DATA RECORDS section start

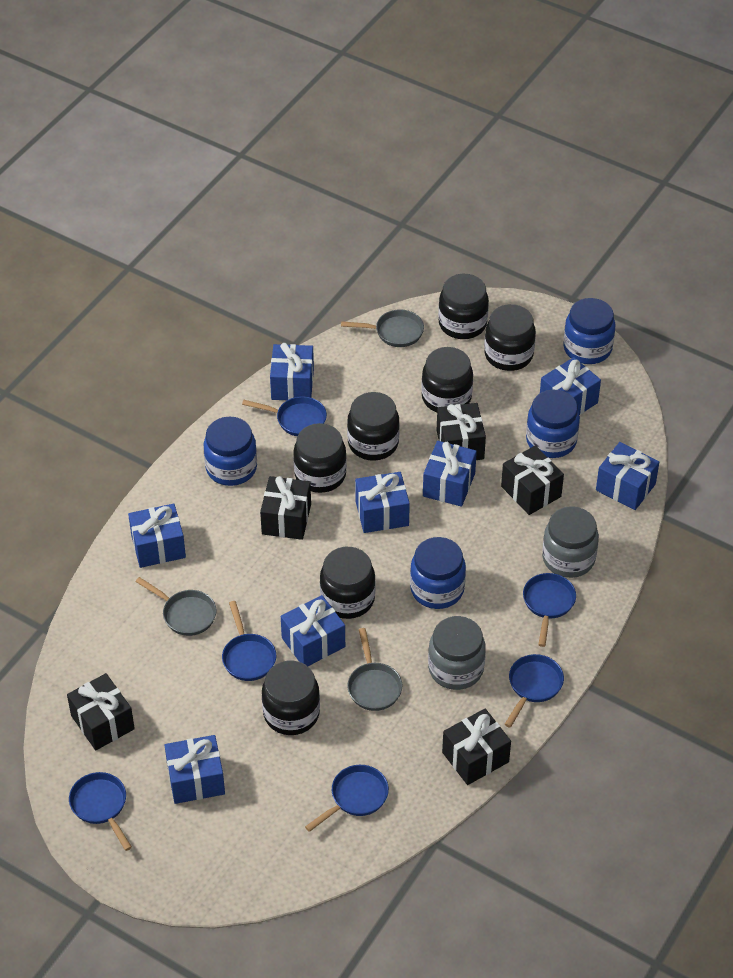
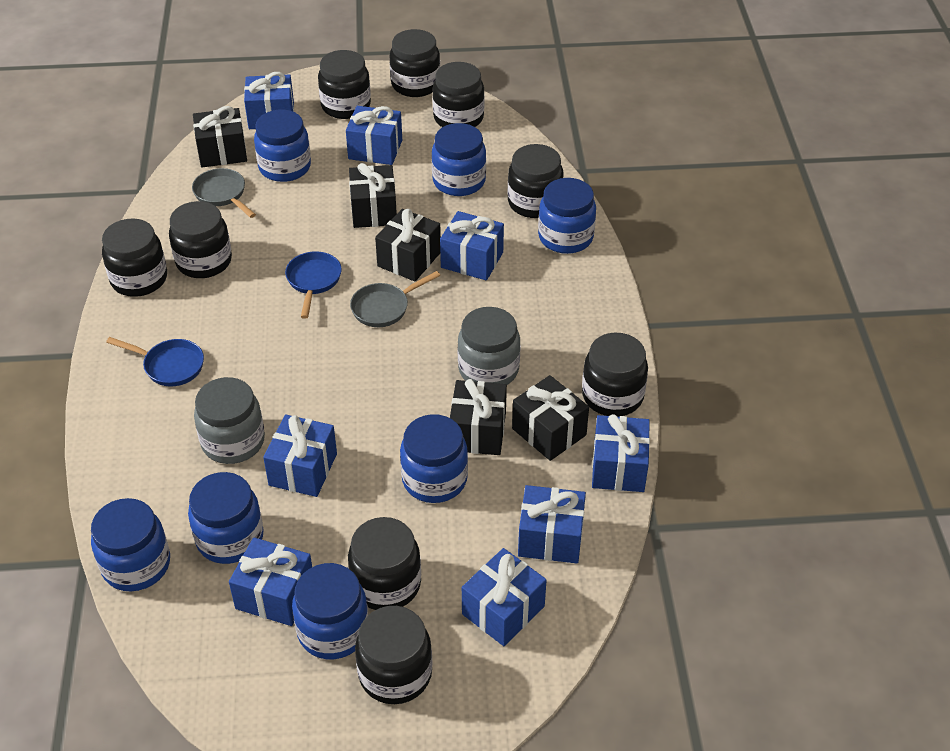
black jar: 7 -> 9
blue jar: 4 -> 7
blue pan: 6 -> 2
grey pan: 3 -> 2

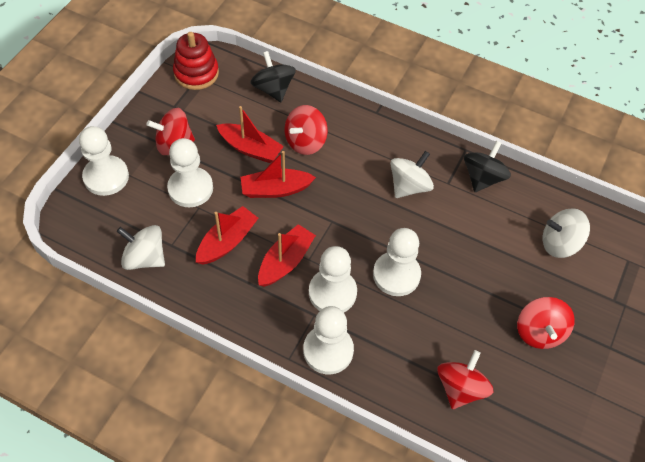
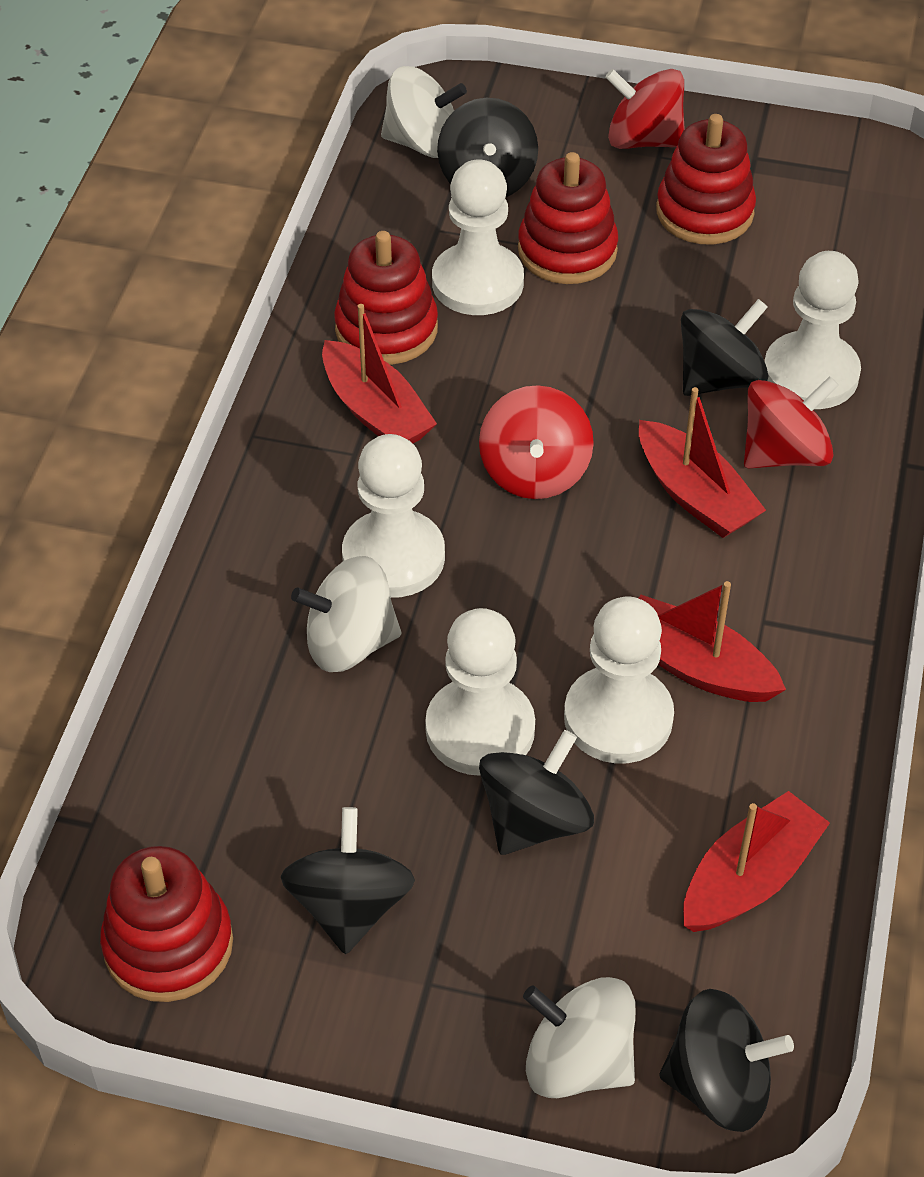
black spinning top: 2 -> 5
red spinning top: 4 -> 3
red stacking toy: 1 -> 4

DATA RECORDS section end

For each entry, copy the text exactly and leave out any image it carries.

» **ANSWER SECTION**:
black jar: 7 -> 9
blue jar: 4 -> 7
blue pan: 6 -> 2
grey pan: 3 -> 2

black spinning top: 2 -> 5
red spinning top: 4 -> 3
red stacking toy: 1 -> 4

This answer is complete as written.